About this task -> I need the lines below from the one with "camera: 85 degrees right, 20 degrees down" down to the one with "(642, 269) = (489, 355): none -> red lamp" reproduced exactly, both ends included, and nothing else.

Raw data ->
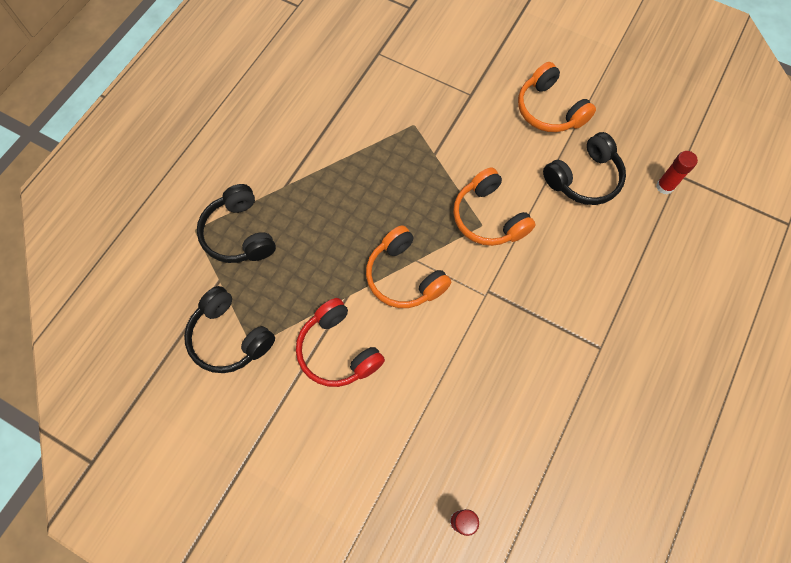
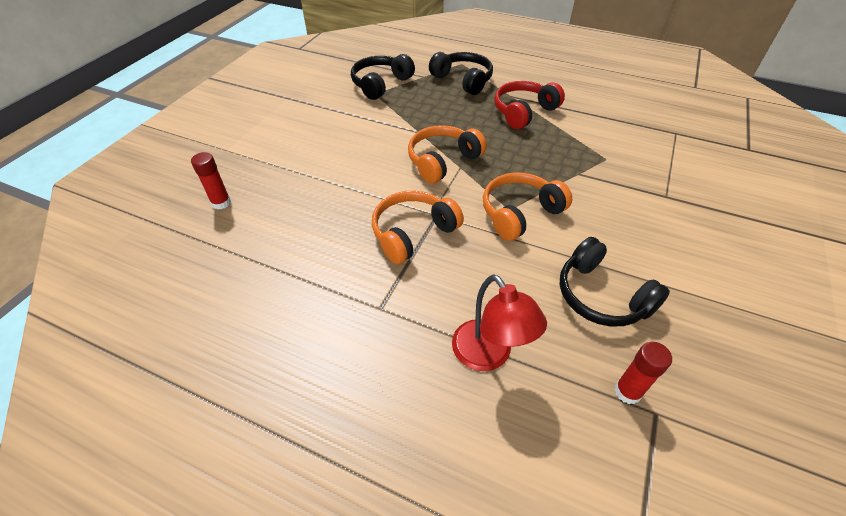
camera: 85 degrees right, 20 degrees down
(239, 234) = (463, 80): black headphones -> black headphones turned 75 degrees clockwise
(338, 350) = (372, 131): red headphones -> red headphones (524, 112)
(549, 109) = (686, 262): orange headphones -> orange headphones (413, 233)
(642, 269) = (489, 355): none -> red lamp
---
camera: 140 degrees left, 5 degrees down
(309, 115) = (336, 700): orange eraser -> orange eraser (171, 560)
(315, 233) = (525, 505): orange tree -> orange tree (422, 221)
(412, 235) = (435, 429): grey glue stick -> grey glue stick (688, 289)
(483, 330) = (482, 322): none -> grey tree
==
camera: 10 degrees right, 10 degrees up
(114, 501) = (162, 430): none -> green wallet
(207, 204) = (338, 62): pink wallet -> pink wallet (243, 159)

Written answer ->
camera: 85 degrees right, 20 degrees down
(239, 234) = (463, 80): black headphones -> black headphones turned 75 degrees clockwise
(338, 350) = (372, 131): red headphones -> red headphones (524, 112)
(549, 109) = (686, 262): orange headphones -> orange headphones (413, 233)
(642, 269) = (489, 355): none -> red lamp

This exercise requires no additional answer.